Start of Block

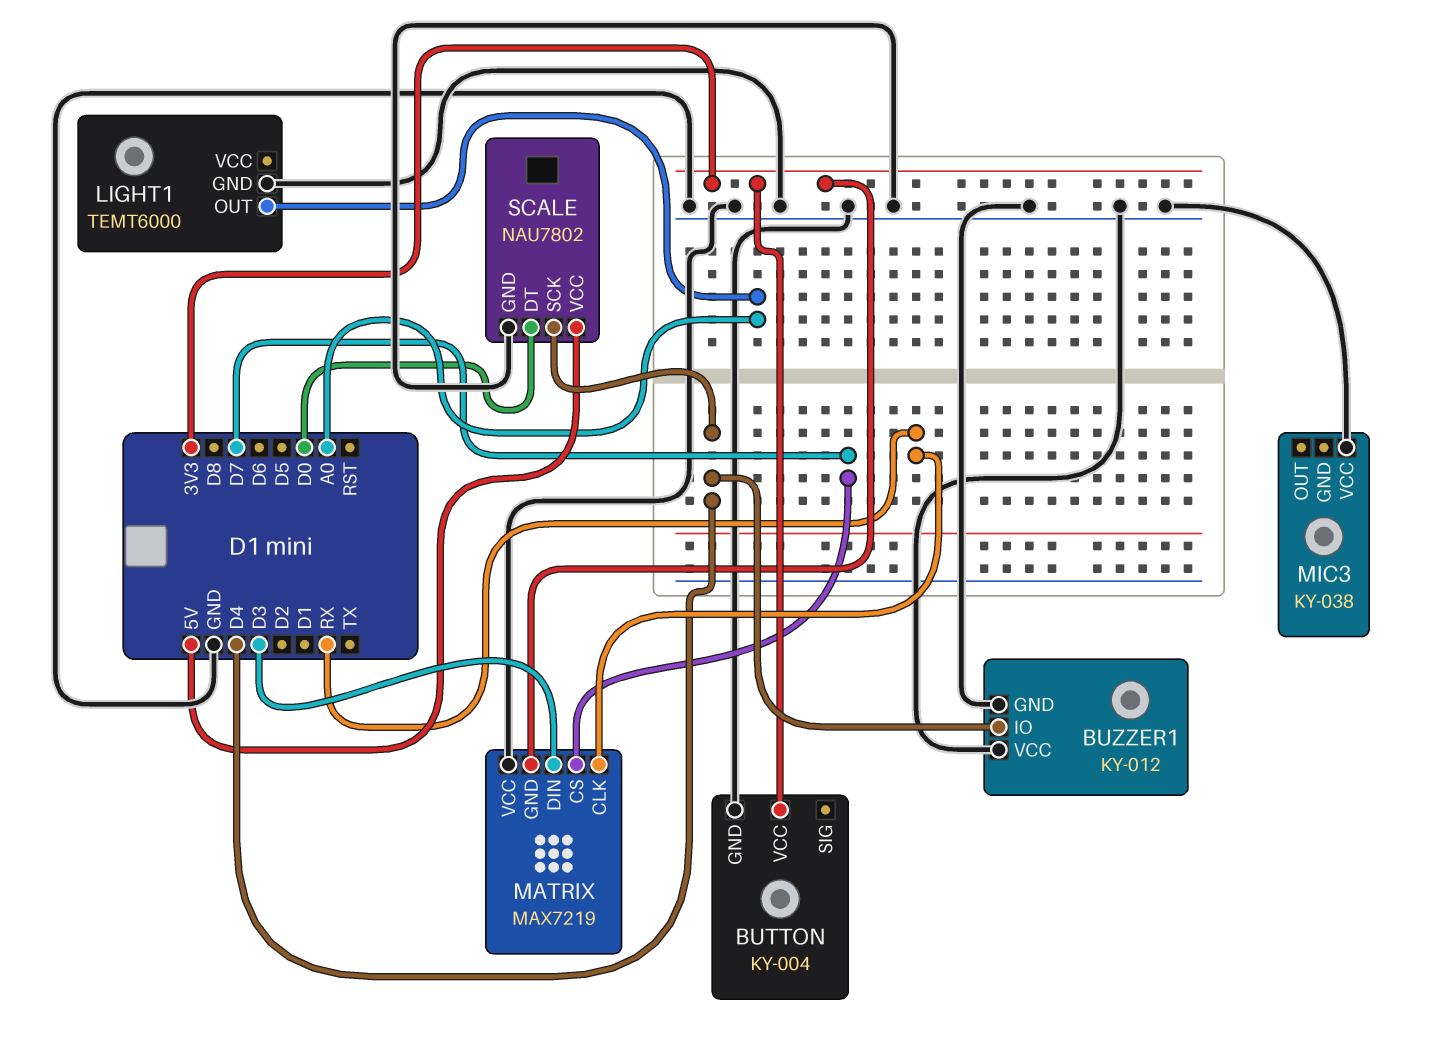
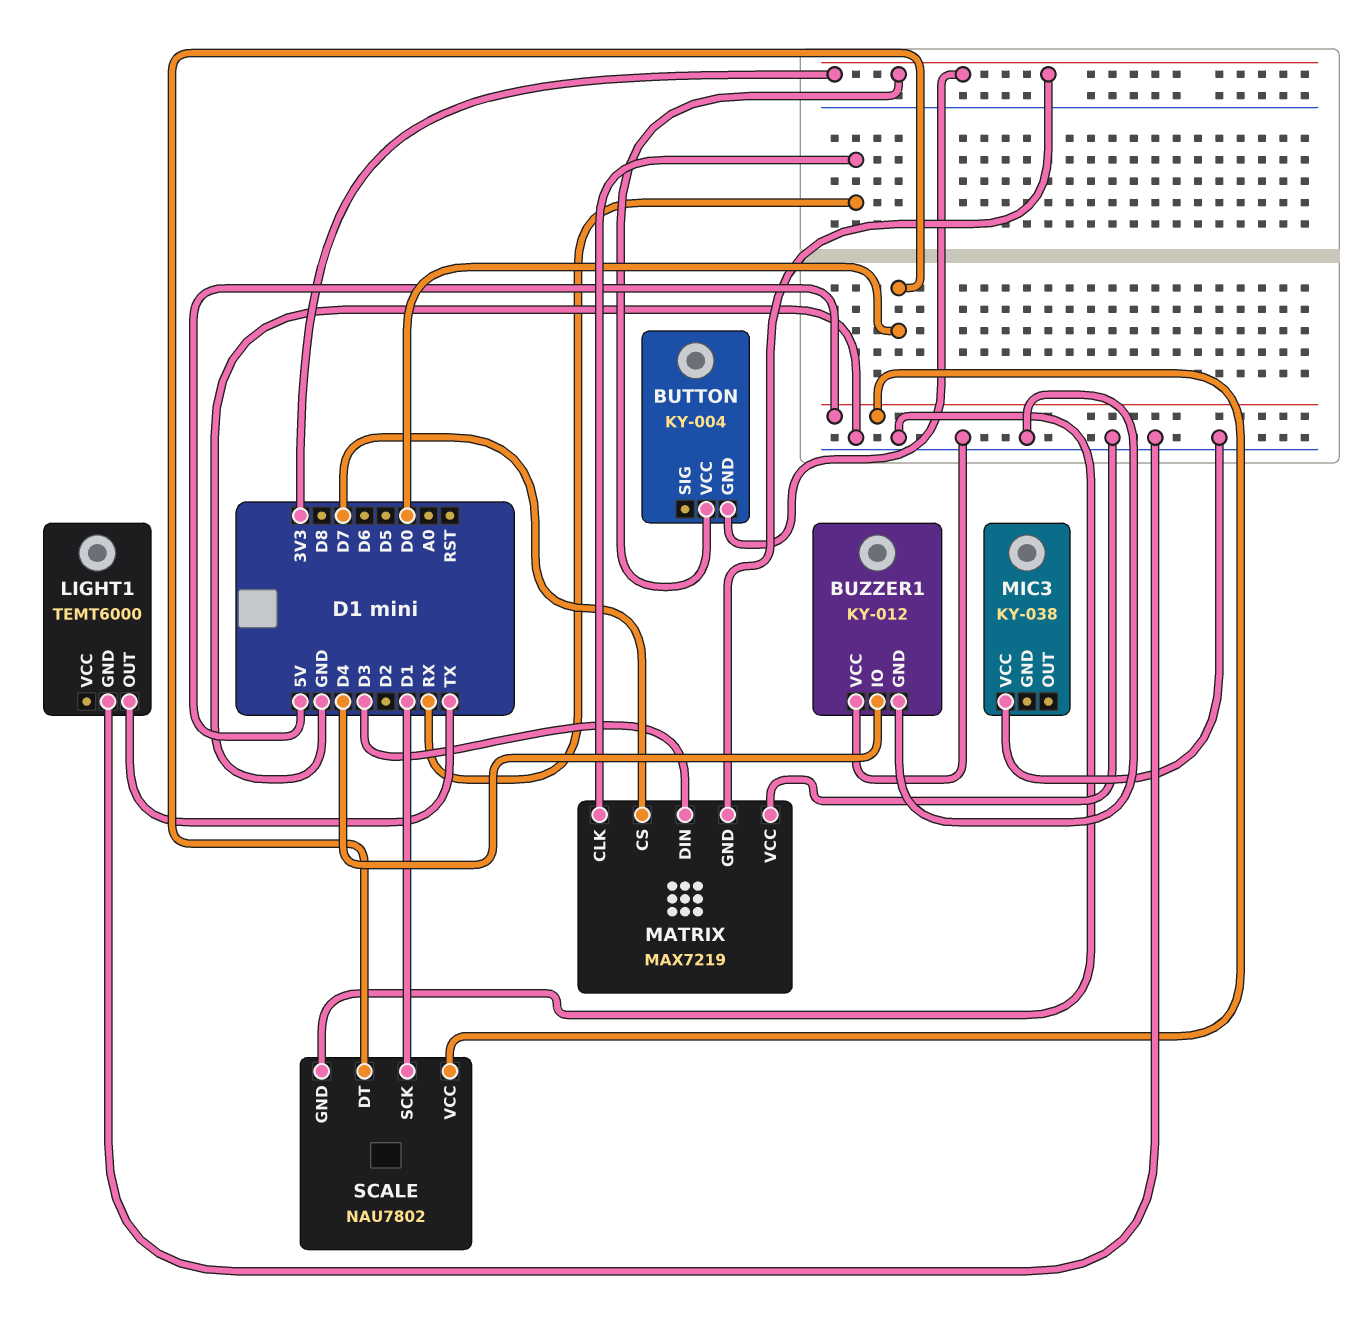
BUTTON pin GND: GND -> 3V3
LIGHT1 pin OUT: A0 -> TX
SCALE pin SCK: D4 -> D1

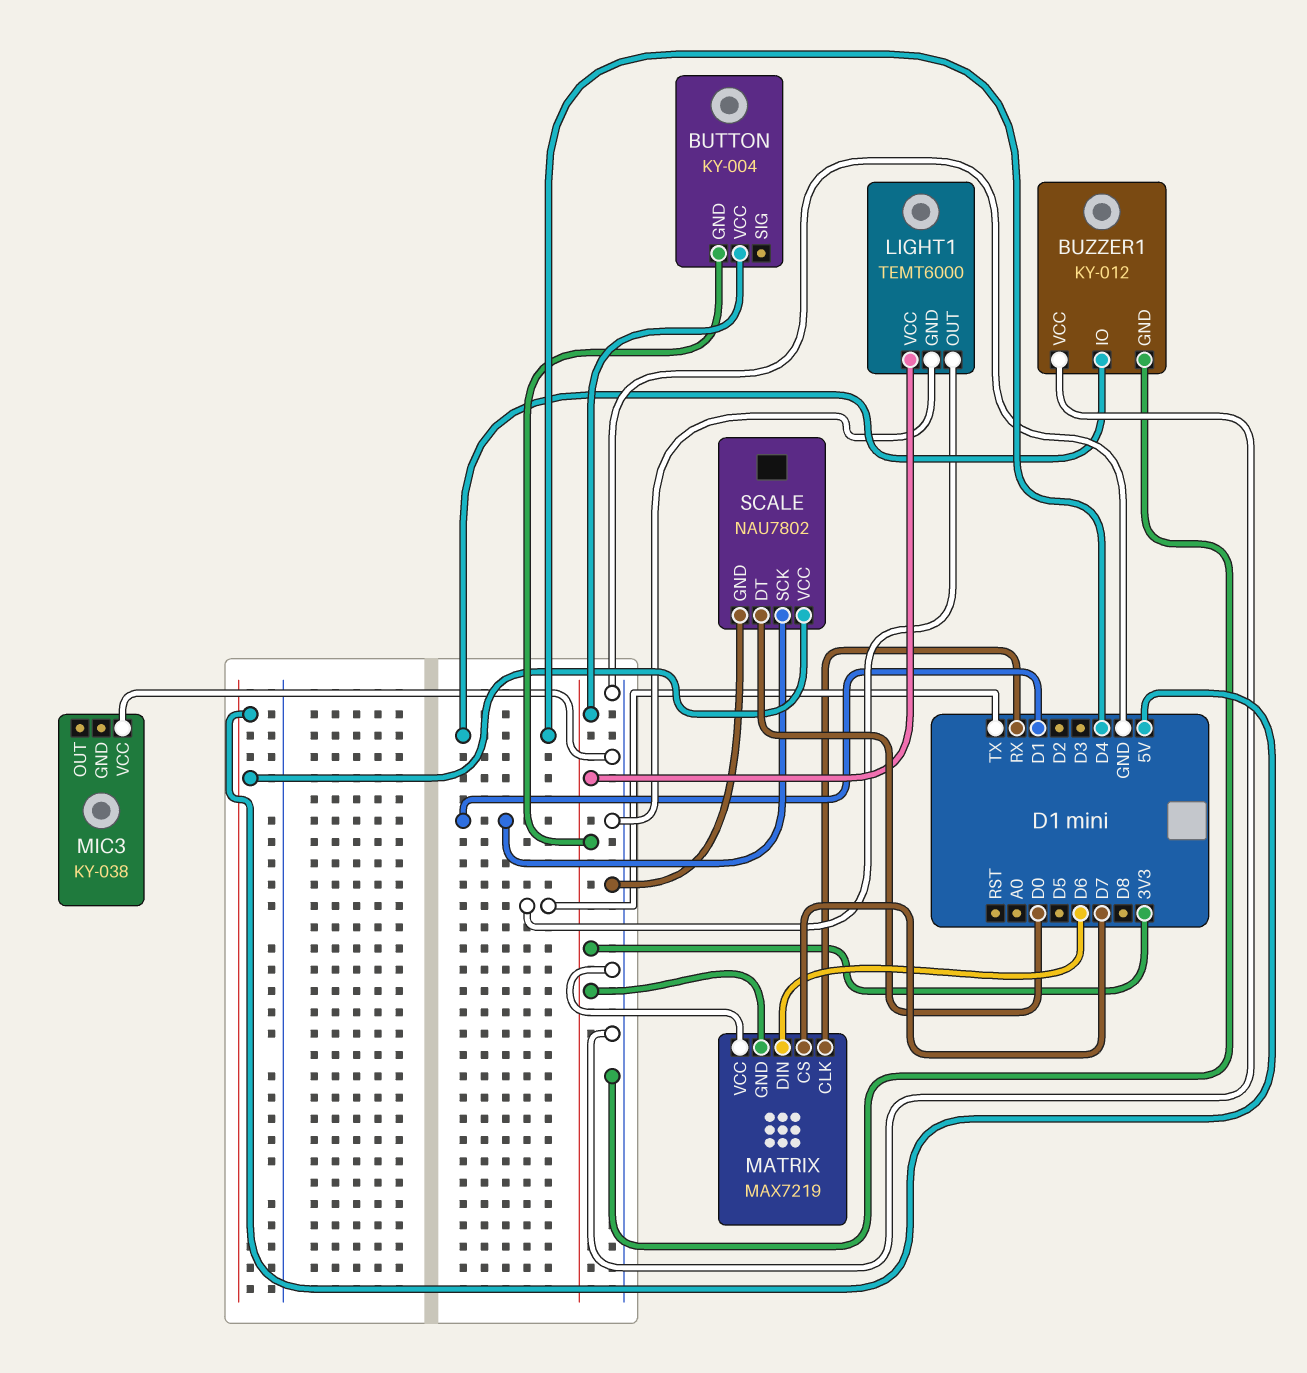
LIGHT1 pin VCC: none -> 3V3
MATRIX pin DIN: D3 -> D6

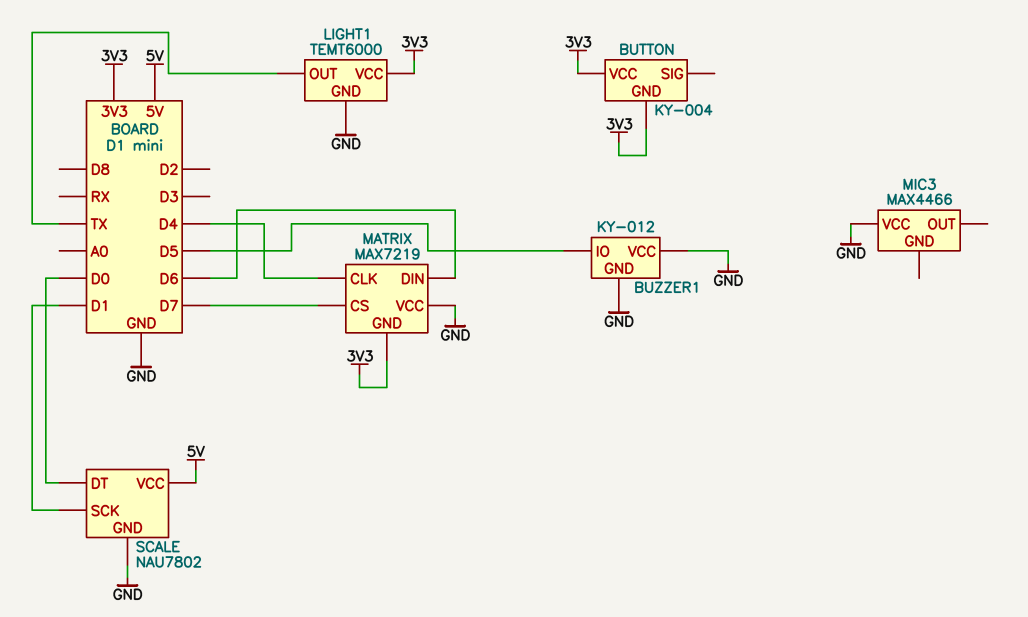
BUZZER1 pin IO: D4 -> D5
MATRIX pin CLK: RX -> D4
MIC3: KY-038 -> MAX4466

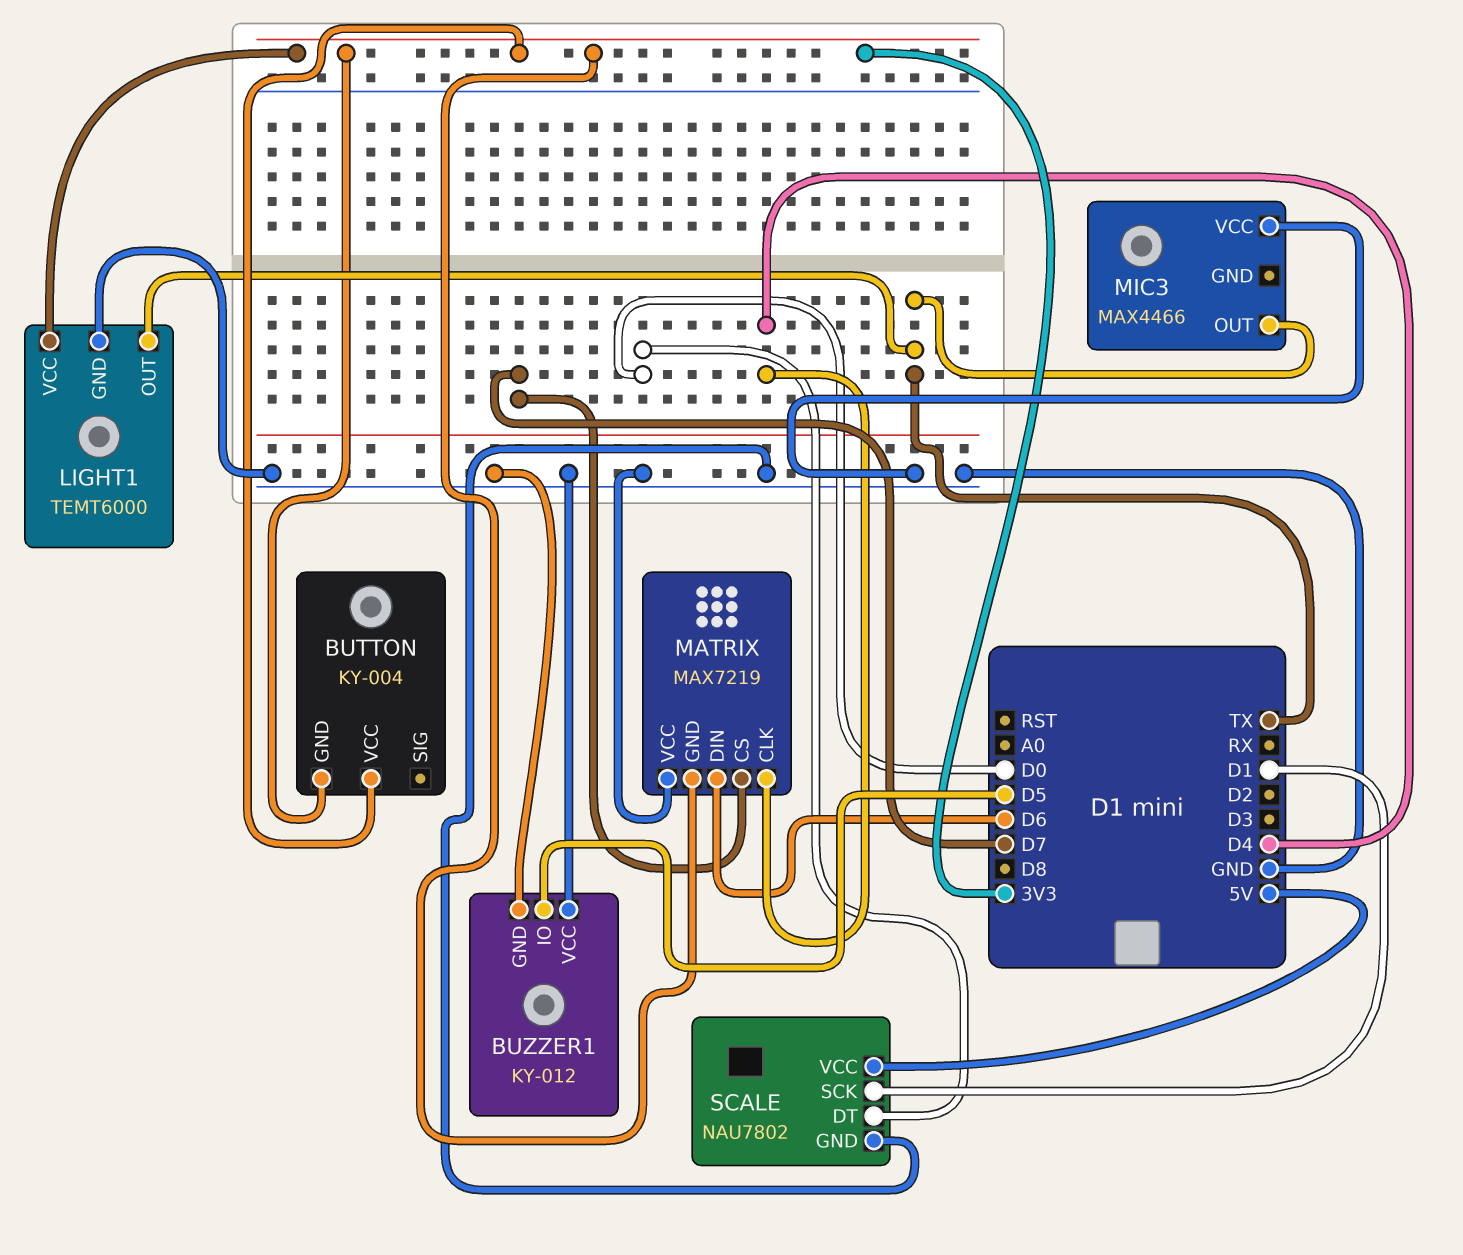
MIC3 pin OUT: none -> TX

End of Block

__Assignment__: Copy exactly the lines from the line that has "MATRIX pin CLK: RX -> D4" through the last line of the entries above, inclusive, and no others. Pictures do not go in the copy.

__Answer__:
MATRIX pin CLK: RX -> D4
MIC3: KY-038 -> MAX4466

MIC3 pin OUT: none -> TX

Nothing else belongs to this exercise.